▸ **WHAT IS NEEDED**: Please output, without any change, the lines of the material below from the very first through the one with "(461, 257) = (235, 285): red".
-- Opening Marker --
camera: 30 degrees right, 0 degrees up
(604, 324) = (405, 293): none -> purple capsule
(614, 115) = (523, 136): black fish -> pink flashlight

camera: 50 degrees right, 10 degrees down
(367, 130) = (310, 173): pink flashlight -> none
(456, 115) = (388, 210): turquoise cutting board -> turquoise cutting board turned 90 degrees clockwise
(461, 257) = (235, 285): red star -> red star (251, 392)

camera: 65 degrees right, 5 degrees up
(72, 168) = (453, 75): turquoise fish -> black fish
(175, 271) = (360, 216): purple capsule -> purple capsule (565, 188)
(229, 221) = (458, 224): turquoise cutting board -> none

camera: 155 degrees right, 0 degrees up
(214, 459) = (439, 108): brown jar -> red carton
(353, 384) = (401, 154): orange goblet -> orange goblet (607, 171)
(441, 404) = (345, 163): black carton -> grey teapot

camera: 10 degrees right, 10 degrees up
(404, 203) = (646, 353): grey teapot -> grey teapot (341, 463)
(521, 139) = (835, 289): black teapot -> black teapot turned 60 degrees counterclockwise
-- Closing Marker --
▸ **RESPONSE AREA**:
camera: 30 degrees right, 0 degrees up
(604, 324) = (405, 293): none -> purple capsule
(614, 115) = (523, 136): black fish -> pink flashlight

camera: 50 degrees right, 10 degrees down
(367, 130) = (310, 173): pink flashlight -> none
(456, 115) = (388, 210): turquoise cutting board -> turquoise cutting board turned 90 degrees clockwise
(461, 257) = (235, 285): red star -> red star (251, 392)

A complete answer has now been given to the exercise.